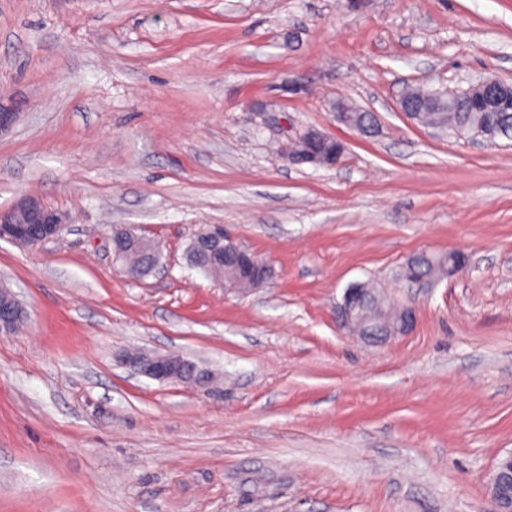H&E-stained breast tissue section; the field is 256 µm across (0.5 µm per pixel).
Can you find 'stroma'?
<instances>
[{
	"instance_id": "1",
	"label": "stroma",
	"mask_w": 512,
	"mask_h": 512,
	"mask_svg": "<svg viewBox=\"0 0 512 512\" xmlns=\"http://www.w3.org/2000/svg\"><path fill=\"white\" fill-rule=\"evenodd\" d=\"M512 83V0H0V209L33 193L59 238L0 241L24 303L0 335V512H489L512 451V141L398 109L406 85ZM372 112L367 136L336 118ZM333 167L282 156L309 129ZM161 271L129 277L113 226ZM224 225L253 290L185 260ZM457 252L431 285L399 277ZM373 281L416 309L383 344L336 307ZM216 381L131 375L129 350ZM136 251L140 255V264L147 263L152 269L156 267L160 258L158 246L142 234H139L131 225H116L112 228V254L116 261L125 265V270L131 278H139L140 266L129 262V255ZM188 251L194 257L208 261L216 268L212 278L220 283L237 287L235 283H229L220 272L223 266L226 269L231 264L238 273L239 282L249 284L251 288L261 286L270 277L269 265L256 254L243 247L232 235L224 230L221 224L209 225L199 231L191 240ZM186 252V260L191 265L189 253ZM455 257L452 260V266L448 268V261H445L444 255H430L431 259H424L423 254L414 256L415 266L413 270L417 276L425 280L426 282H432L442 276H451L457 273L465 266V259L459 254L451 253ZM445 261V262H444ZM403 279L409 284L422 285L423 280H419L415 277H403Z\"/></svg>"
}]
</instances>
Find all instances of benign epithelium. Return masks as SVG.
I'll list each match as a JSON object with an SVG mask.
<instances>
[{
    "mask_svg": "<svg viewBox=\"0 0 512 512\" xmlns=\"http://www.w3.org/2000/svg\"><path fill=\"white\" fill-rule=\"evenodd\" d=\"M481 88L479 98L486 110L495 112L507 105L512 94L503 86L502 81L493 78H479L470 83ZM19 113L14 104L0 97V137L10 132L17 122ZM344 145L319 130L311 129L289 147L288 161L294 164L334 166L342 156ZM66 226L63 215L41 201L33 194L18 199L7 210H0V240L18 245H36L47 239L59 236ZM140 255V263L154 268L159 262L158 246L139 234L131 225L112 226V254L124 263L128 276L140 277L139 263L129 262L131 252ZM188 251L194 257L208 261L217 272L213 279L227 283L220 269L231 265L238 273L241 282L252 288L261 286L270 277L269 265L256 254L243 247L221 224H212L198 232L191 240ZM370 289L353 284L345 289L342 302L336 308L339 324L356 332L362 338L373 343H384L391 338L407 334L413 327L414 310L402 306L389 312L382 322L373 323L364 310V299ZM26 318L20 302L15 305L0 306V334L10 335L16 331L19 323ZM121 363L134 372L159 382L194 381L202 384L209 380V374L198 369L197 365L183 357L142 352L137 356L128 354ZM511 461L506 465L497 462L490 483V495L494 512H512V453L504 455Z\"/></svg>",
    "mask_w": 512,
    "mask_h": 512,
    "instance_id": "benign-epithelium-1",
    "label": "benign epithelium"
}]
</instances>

_ _ _

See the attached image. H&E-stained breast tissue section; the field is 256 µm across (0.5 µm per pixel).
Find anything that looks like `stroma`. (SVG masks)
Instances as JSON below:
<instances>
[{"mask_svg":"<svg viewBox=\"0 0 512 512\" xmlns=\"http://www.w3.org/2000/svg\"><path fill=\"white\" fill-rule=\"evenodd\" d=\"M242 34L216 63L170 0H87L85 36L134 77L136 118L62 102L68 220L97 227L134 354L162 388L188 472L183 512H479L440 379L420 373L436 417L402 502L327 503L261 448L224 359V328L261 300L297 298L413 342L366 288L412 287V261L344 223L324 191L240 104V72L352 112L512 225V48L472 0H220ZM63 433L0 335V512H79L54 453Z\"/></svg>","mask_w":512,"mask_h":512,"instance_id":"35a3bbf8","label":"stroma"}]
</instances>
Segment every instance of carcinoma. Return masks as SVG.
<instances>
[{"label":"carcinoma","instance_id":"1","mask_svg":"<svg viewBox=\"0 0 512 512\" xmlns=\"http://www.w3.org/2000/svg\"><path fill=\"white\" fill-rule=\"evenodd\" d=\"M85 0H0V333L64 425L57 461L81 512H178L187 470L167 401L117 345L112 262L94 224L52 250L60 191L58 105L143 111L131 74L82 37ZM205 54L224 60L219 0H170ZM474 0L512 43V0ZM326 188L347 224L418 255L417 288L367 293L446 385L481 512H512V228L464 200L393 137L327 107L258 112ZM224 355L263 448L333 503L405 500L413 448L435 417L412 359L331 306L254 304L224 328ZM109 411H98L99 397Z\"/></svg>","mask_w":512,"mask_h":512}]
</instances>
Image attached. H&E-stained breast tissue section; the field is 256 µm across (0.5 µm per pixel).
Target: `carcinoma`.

_ _ _

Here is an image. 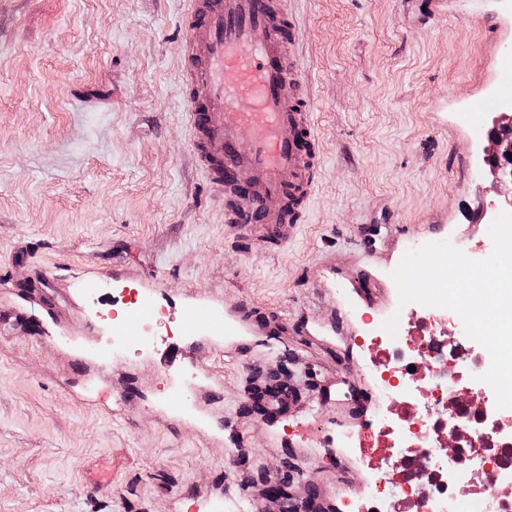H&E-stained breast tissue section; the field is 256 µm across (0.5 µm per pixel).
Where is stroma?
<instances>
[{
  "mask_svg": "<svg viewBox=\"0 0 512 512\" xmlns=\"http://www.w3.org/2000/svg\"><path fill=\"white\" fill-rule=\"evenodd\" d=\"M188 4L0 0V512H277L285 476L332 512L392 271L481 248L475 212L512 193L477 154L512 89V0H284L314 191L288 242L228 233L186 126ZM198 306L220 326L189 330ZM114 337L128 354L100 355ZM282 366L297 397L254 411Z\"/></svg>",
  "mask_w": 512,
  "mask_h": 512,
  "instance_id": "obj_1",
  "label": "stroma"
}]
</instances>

_ _ _

## Problem
In the records above, how many lines include the string "attached"? Answer with only the number.

## Correct output
2